* _DATA EXCERPTS_:
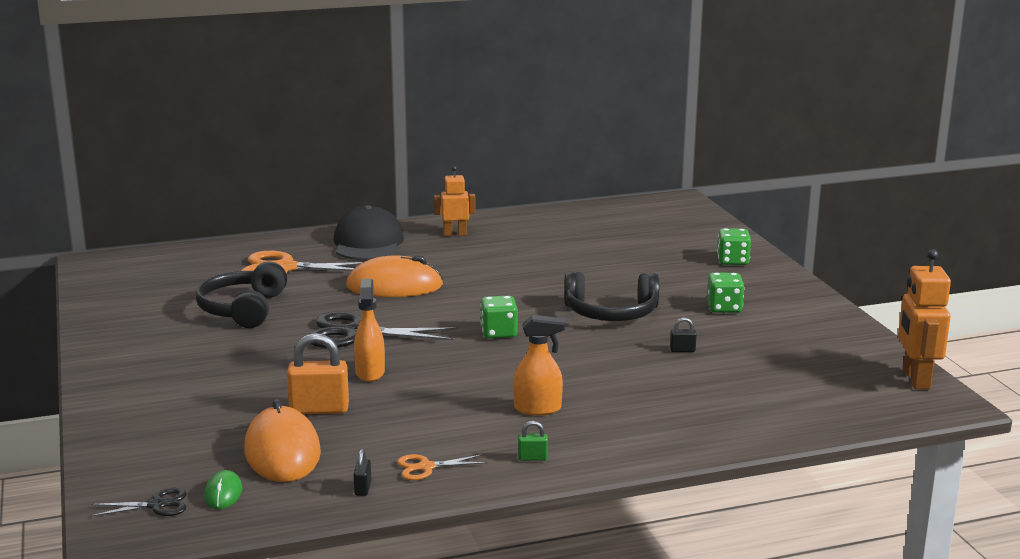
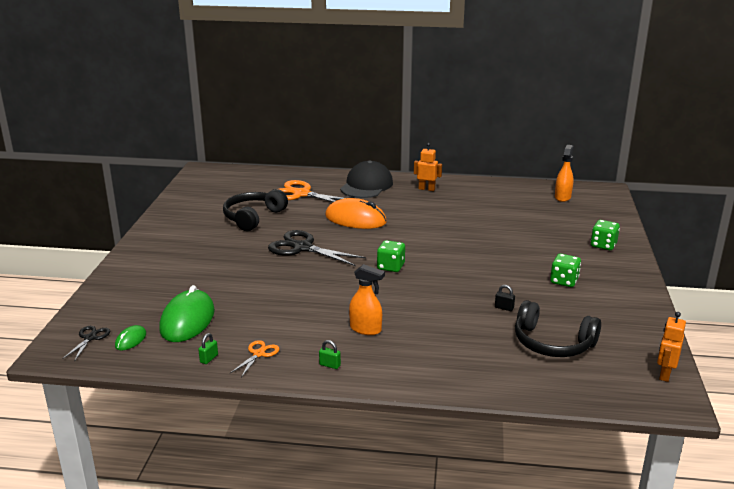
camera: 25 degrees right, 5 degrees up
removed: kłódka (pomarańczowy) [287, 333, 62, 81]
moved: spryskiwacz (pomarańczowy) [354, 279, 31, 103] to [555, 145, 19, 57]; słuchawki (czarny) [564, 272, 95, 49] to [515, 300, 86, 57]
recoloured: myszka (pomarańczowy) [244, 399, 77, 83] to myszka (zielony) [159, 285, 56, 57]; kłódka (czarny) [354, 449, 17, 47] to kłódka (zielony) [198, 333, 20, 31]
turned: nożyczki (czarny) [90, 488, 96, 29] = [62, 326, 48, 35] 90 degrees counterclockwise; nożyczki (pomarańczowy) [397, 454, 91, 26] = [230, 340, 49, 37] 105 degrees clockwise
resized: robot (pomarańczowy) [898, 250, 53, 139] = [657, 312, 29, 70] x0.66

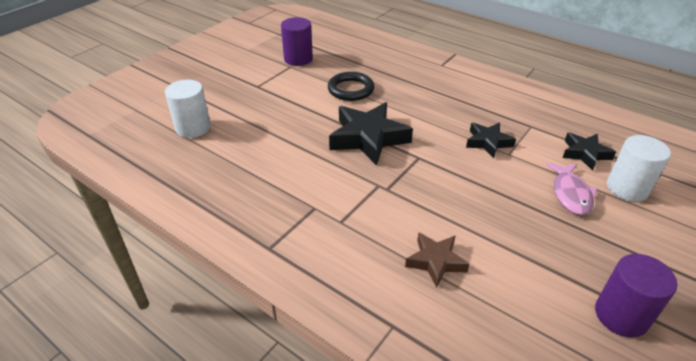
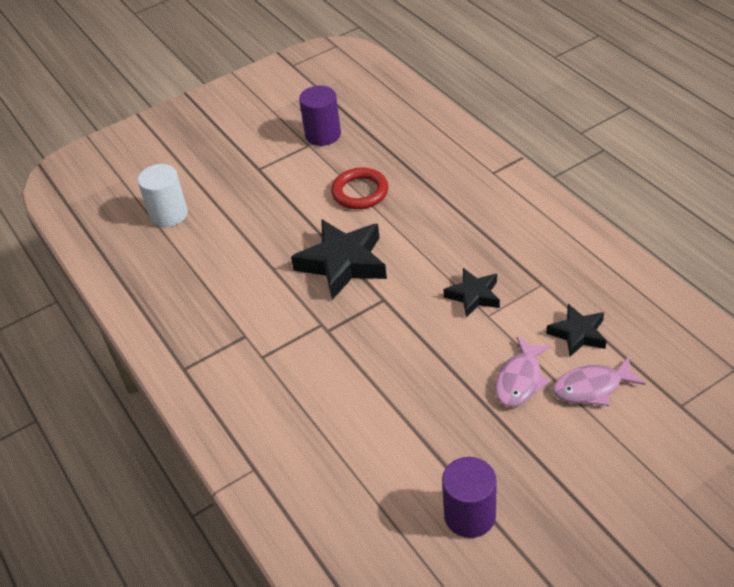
camera: 25 degrees right, 5 degrees up
removed: gwiazda (brązowy) [405, 232, 65, 56]
replaced: walec (biały) [607, 135, 64, 67] to ryba (różowy) [553, 356, 93, 50]
recoloured: pierścień (czarny) [328, 72, 46, 29] to pierścień (czerwony) [331, 168, 57, 41]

* _REQUIRED ACTION_:
The copy must begin with the line containing "recoloured: myszka (pomarańczowy)", end with the last line of the material, match each line exactly, and hold no pictures.

* _SOLVED EXERCISE_:
recoloured: myszka (pomarańczowy) [244, 399, 77, 83] to myszka (zielony) [159, 285, 56, 57]; kłódka (czarny) [354, 449, 17, 47] to kłódka (zielony) [198, 333, 20, 31]
turned: nożyczki (czarny) [90, 488, 96, 29] = [62, 326, 48, 35] 90 degrees counterclockwise; nożyczki (pomarańczowy) [397, 454, 91, 26] = [230, 340, 49, 37] 105 degrees clockwise
resized: robot (pomarańczowy) [898, 250, 53, 139] = [657, 312, 29, 70] x0.66

camera: 25 degrees right, 5 degrees up
removed: gwiazda (brązowy) [405, 232, 65, 56]
replaced: walec (biały) [607, 135, 64, 67] to ryba (różowy) [553, 356, 93, 50]
recoloured: pierścień (czarny) [328, 72, 46, 29] to pierścień (czerwony) [331, 168, 57, 41]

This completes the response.